_DIRECTIONS_. Scan the data below for the string "yellow". Copy every line where it appears.

_DATA EXTRACTS_.

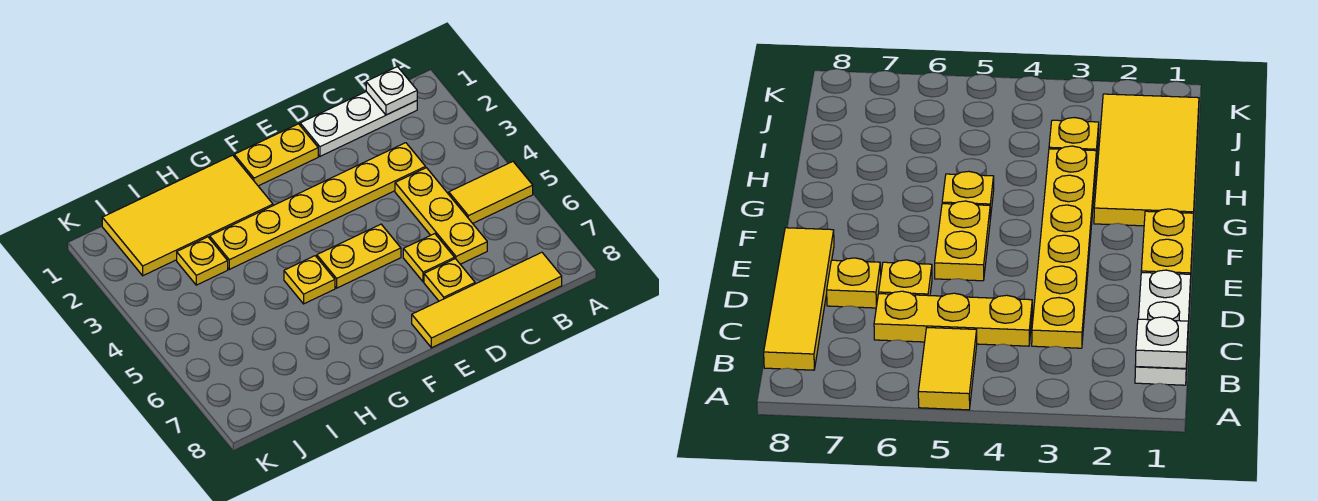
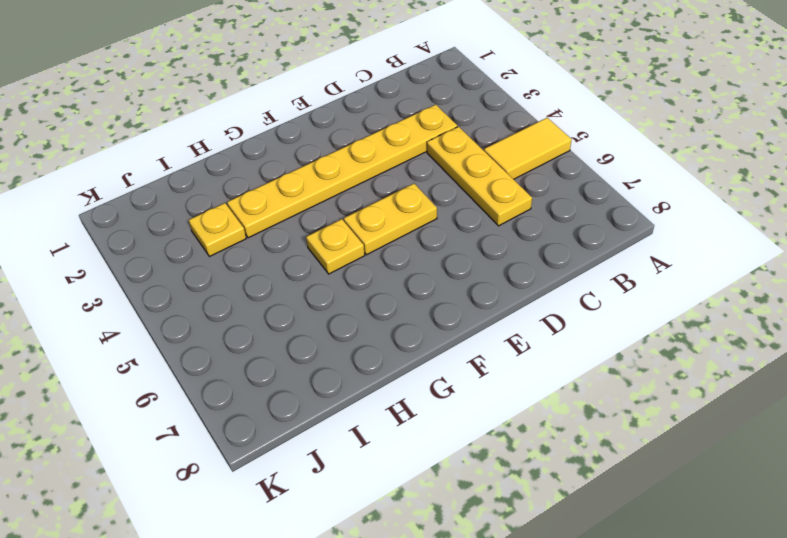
none -> white plate B1:D1 level 1
none -> yellow tile B8:E8 level 1
none -> yellow plate D6 level 1

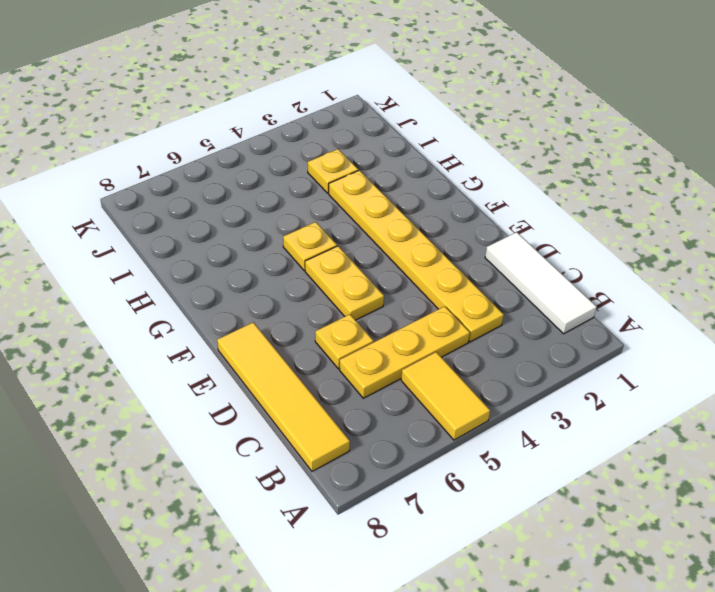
white tile B1:D1 level 1 -> white plate B1:D1 level 1
none -> yellow plate D7 level 1
none -> yellow plate E1:F1 level 1
none -> yellow tile G1:J2 level 1

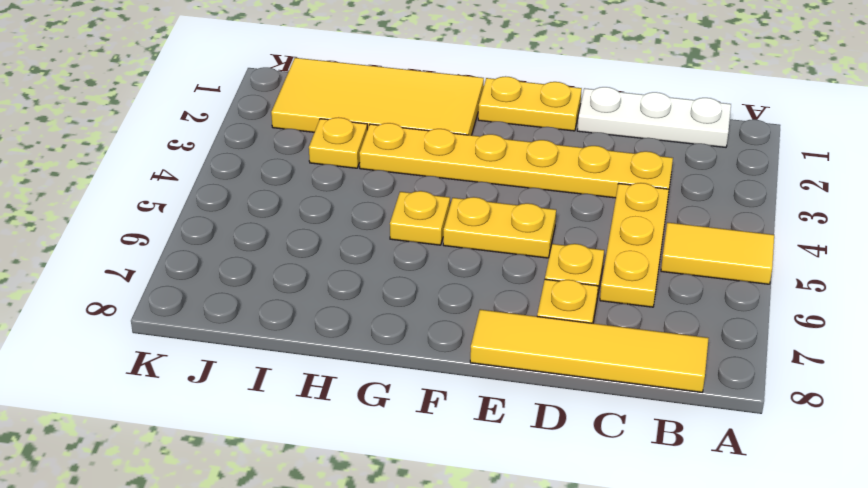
none -> white plate B1 level 2

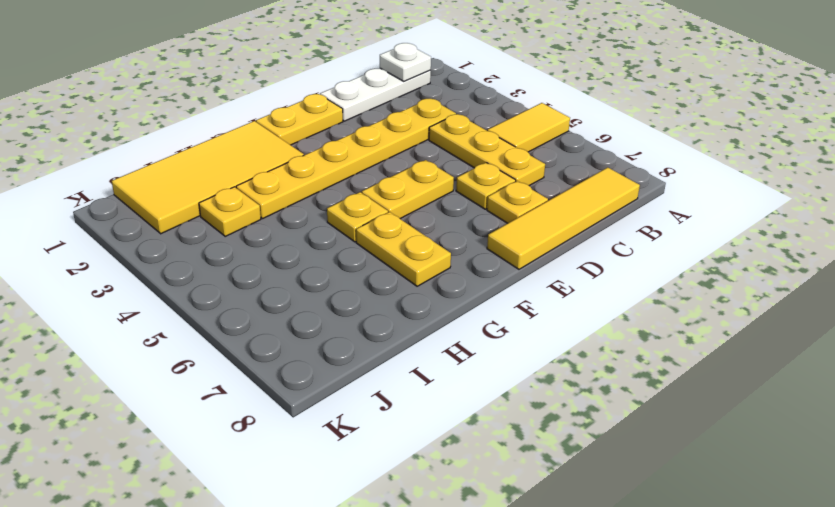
yellow plate G6:G7 level 1 -> none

_SOLUTION FOR THIS PROBLEM_.
none -> yellow tile B8:E8 level 1
none -> yellow plate D6 level 1
none -> yellow plate D7 level 1
none -> yellow plate E1:F1 level 1
none -> yellow tile G1:J2 level 1
yellow plate G6:G7 level 1 -> none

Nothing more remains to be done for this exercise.